Dataset content:
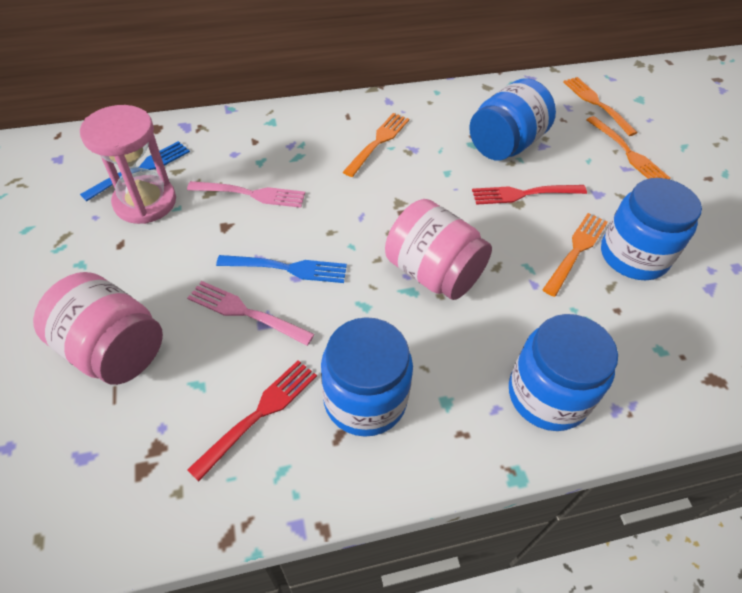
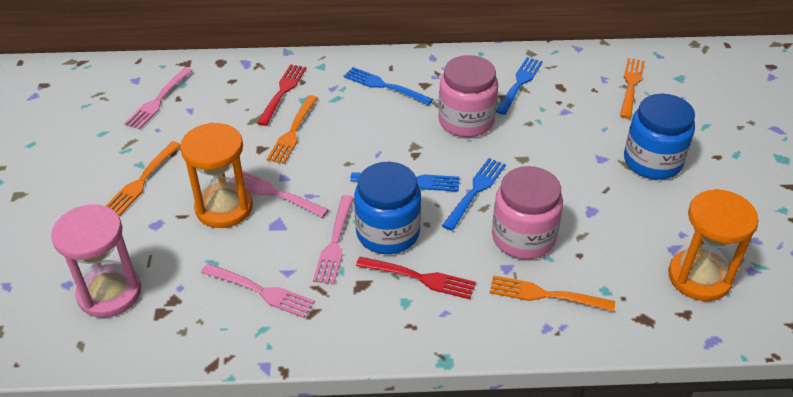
blue fork: 2 -> 4
blue jar: 4 -> 2
orange hourglass: 0 -> 2
pink fork: 2 -> 4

Exercise details:
Restate the material word for word, minus pictures.

Answer for the task:
blue fork: 2 -> 4
blue jar: 4 -> 2
orange hourglass: 0 -> 2
pink fork: 2 -> 4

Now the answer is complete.